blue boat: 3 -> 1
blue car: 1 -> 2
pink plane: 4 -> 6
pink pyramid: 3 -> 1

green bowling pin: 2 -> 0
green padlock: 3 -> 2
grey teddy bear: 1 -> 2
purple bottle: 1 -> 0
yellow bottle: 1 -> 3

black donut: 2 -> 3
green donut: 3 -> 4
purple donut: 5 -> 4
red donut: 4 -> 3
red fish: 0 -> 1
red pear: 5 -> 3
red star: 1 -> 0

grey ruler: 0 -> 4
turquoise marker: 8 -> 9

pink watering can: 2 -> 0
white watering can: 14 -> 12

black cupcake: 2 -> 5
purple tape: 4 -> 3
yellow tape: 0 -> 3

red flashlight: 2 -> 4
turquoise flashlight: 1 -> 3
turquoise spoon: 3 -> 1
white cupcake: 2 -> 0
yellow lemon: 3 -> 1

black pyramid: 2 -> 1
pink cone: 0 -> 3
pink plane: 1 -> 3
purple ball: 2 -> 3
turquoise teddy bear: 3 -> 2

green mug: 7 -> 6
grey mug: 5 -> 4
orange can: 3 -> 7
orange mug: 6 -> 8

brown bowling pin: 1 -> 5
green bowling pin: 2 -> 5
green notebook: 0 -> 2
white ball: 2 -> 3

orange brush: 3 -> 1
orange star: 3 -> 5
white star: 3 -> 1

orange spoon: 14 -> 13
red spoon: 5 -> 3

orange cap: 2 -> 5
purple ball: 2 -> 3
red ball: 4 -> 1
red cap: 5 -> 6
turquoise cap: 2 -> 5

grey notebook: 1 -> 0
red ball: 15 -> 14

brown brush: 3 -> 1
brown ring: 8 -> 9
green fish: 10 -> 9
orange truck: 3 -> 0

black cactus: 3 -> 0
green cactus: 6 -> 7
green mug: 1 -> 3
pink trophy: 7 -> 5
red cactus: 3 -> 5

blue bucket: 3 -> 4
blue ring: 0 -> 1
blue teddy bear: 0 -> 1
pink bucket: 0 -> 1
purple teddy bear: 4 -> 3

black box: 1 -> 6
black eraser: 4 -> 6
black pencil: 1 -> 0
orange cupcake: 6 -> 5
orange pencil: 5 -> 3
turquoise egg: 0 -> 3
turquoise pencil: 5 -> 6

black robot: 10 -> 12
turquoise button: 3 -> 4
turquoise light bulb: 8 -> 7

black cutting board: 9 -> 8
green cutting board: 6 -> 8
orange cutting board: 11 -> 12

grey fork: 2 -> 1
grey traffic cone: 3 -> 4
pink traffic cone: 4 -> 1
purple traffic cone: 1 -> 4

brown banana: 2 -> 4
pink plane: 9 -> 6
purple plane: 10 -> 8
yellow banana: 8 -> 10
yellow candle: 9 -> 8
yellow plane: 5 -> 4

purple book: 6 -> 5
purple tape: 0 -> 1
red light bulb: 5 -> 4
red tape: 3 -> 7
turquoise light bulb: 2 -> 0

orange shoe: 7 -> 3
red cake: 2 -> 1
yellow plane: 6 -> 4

#### Exercise requirements
Pull every line containing "bulb" out of the records.

#### Answer for the task
turquoise light bulb: 8 -> 7
red light bulb: 5 -> 4
turquoise light bulb: 2 -> 0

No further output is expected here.